_What this task involves_
Transcribe, word for word and without additions, each line below from the one containing "POT2: 20k (0V, VC, wiper" through the one containing "U30: OR (in", both ends included.

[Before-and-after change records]
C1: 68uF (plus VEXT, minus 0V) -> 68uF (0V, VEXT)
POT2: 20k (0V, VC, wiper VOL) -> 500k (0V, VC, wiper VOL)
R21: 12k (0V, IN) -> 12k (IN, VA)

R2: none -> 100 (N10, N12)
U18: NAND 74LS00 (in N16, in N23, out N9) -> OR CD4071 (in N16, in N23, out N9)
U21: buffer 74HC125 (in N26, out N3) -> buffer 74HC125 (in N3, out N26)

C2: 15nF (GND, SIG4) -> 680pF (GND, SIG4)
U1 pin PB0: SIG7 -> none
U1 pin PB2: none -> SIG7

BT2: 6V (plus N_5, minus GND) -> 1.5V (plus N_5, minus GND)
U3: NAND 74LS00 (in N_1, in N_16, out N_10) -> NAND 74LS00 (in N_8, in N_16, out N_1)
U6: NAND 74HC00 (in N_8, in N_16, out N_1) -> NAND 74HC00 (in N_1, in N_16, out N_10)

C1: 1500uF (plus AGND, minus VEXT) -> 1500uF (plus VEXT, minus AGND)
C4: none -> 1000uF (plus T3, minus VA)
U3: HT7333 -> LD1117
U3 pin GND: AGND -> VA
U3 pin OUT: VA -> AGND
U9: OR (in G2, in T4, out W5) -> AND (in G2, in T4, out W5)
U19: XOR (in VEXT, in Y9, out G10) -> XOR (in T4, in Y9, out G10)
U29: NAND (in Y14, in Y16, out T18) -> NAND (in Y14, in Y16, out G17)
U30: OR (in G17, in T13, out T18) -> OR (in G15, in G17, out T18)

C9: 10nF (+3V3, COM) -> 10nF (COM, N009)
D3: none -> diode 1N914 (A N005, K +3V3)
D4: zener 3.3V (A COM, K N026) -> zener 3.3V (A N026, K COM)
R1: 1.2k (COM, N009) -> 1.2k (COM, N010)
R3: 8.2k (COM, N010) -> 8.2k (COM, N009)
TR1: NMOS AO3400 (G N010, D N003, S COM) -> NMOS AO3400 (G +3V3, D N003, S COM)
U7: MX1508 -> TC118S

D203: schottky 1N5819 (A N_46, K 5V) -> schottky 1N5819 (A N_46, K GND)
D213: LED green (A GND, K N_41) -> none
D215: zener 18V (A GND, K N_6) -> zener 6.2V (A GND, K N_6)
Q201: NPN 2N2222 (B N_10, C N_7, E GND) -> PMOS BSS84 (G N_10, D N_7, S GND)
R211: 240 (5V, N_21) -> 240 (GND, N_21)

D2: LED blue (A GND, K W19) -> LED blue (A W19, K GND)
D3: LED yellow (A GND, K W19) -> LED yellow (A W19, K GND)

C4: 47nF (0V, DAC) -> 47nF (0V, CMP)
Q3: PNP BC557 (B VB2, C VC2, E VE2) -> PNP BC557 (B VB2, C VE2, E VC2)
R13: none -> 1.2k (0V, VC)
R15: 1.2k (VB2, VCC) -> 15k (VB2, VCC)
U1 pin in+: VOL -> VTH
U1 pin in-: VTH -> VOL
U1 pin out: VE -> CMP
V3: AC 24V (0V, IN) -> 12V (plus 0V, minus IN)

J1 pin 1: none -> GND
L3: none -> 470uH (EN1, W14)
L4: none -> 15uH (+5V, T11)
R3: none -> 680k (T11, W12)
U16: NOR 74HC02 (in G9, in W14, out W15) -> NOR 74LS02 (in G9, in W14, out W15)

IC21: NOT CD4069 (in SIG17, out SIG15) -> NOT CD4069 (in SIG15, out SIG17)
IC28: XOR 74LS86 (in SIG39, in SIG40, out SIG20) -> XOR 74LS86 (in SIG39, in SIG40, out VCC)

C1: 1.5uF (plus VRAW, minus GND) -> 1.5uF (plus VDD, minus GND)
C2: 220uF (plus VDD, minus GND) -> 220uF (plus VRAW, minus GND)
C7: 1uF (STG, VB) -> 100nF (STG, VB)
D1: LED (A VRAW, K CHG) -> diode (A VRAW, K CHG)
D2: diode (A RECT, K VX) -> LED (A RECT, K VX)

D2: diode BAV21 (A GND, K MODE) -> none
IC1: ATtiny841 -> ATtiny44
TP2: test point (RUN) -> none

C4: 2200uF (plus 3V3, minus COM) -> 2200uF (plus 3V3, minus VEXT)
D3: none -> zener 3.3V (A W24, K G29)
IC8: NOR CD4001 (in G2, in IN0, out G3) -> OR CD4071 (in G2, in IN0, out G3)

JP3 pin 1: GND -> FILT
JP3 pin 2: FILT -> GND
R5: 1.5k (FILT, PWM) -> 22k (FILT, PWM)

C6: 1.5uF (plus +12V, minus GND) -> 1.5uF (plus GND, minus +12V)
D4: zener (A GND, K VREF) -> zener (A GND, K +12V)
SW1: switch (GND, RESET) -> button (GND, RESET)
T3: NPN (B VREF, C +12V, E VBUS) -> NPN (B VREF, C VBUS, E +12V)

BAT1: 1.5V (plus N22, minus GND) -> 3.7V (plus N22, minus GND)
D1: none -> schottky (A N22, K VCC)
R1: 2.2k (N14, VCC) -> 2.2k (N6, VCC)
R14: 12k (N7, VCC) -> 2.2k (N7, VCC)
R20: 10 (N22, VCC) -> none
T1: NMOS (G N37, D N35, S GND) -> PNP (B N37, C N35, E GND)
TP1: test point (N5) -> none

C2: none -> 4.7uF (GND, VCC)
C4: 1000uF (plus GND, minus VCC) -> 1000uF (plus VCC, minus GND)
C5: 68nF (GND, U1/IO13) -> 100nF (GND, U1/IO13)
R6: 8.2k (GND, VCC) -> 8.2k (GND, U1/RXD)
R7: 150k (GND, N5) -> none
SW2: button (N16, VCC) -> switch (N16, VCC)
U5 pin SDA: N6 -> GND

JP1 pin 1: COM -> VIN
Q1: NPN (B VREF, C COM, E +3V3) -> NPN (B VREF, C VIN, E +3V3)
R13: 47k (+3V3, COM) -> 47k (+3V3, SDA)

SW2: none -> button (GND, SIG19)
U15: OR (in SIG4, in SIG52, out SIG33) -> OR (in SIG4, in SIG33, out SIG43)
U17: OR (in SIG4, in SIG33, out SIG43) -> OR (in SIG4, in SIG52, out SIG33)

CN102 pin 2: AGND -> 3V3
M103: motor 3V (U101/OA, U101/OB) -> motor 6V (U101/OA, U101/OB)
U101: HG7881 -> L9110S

_Answer box_
POT2: 20k (0V, VC, wiper VOL) -> 500k (0V, VC, wiper VOL)
R21: 12k (0V, IN) -> 12k (IN, VA)

R2: none -> 100 (N10, N12)
U18: NAND 74LS00 (in N16, in N23, out N9) -> OR CD4071 (in N16, in N23, out N9)
U21: buffer 74HC125 (in N26, out N3) -> buffer 74HC125 (in N3, out N26)

C2: 15nF (GND, SIG4) -> 680pF (GND, SIG4)
U1 pin PB0: SIG7 -> none
U1 pin PB2: none -> SIG7

BT2: 6V (plus N_5, minus GND) -> 1.5V (plus N_5, minus GND)
U3: NAND 74LS00 (in N_1, in N_16, out N_10) -> NAND 74LS00 (in N_8, in N_16, out N_1)
U6: NAND 74HC00 (in N_8, in N_16, out N_1) -> NAND 74HC00 (in N_1, in N_16, out N_10)

C1: 1500uF (plus AGND, minus VEXT) -> 1500uF (plus VEXT, minus AGND)
C4: none -> 1000uF (plus T3, minus VA)
U3: HT7333 -> LD1117
U3 pin GND: AGND -> VA
U3 pin OUT: VA -> AGND
U9: OR (in G2, in T4, out W5) -> AND (in G2, in T4, out W5)
U19: XOR (in VEXT, in Y9, out G10) -> XOR (in T4, in Y9, out G10)
U29: NAND (in Y14, in Y16, out T18) -> NAND (in Y14, in Y16, out G17)
U30: OR (in G17, in T13, out T18) -> OR (in G15, in G17, out T18)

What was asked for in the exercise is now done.